→ WHAT YOU ARE ASKED TO DO
Could you retype only the lines from the one containing "BUZZER2 pin IO: none -> D10" through the final line of the entries, both included, skipping any images?

→ Saved entries
=====

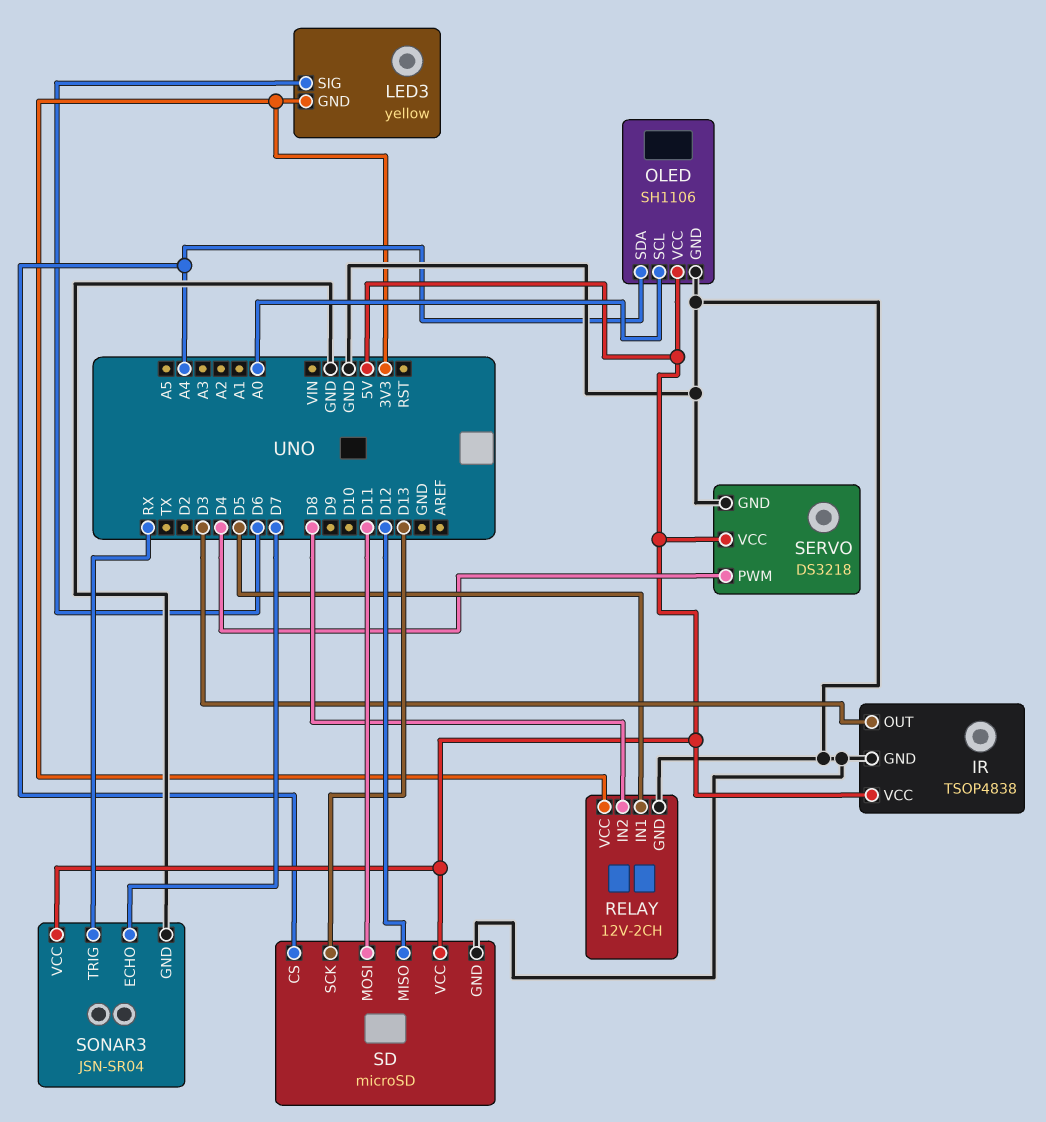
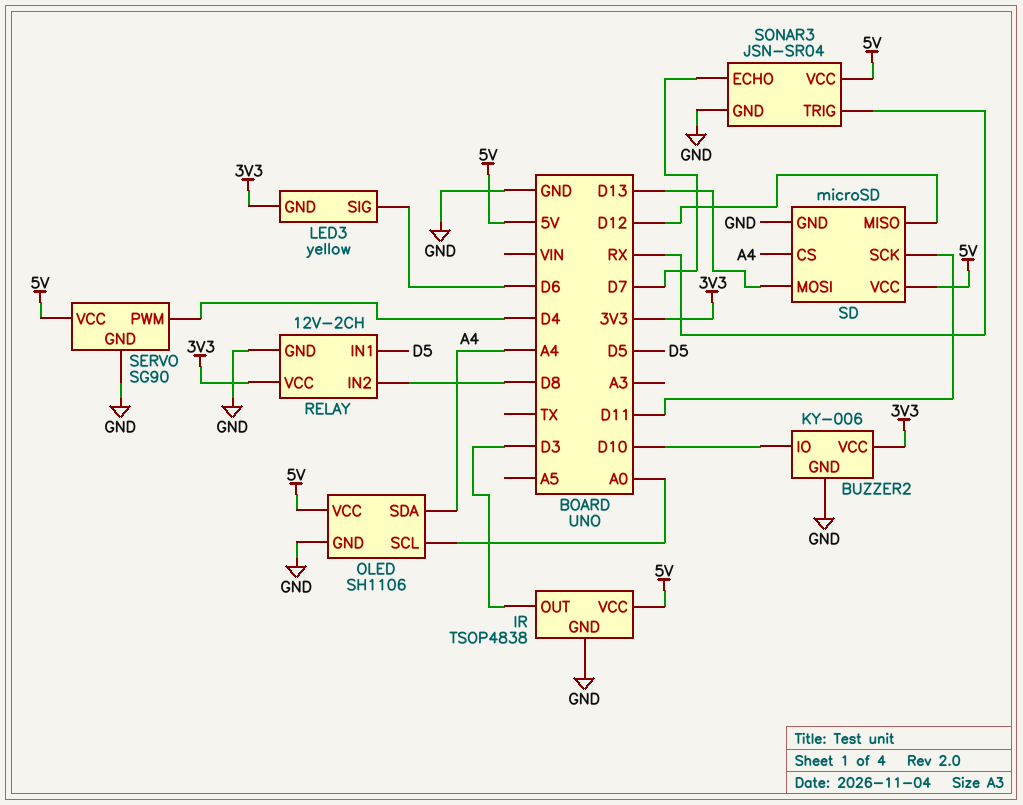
BUZZER2: none -> KY-006
BUZZER2 pin GND: none -> GND
BUZZER2 pin IO: none -> D10
BUZZER2 pin VCC: none -> 3V3
SD pin MOSI: D11 -> D13
SD pin SCK: D13 -> D11
SERVO: DS3218 -> SG90

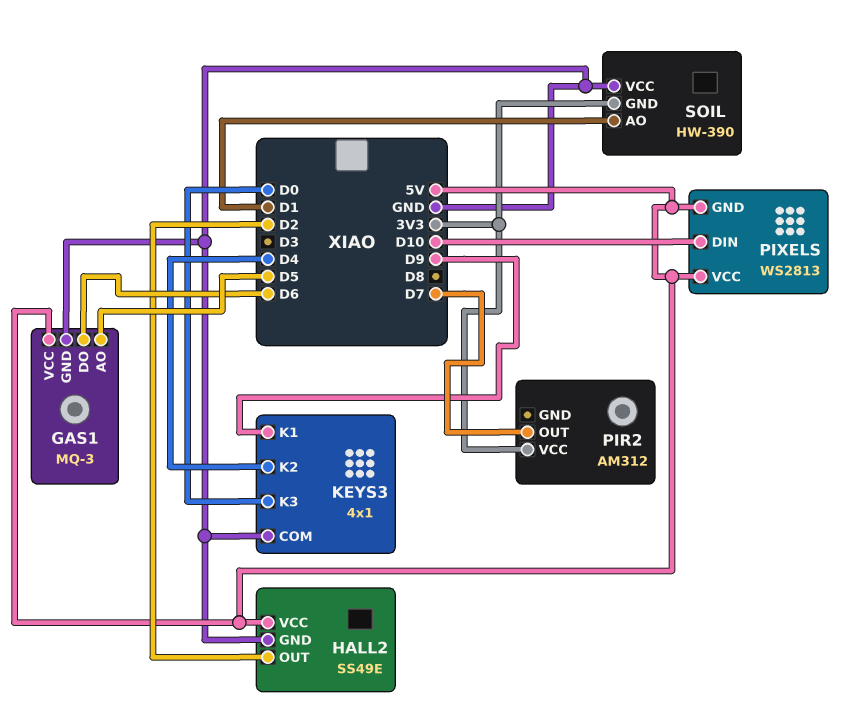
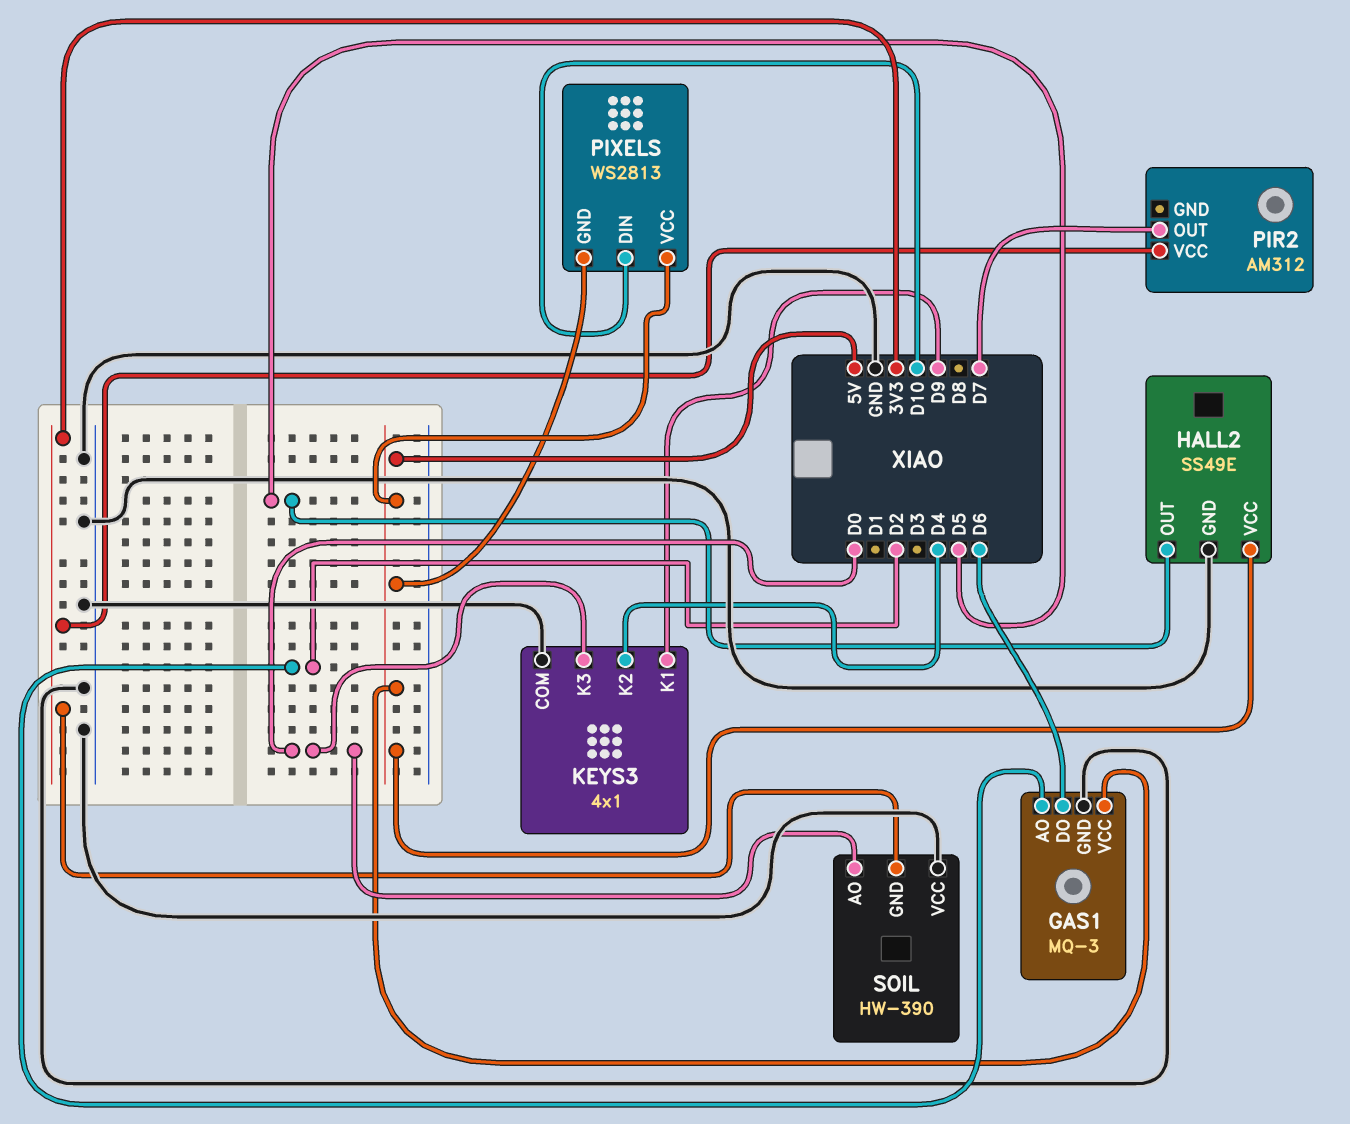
GAS1 pin AO: D5 -> D2
HALL2 pin OUT: D2 -> D5
SOIL pin AO: D1 -> D0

=====

→ RESULT FOR THIS TASK
BUZZER2 pin IO: none -> D10
BUZZER2 pin VCC: none -> 3V3
SD pin MOSI: D11 -> D13
SD pin SCK: D13 -> D11
SERVO: DS3218 -> SG90

GAS1 pin AO: D5 -> D2
HALL2 pin OUT: D2 -> D5
SOIL pin AO: D1 -> D0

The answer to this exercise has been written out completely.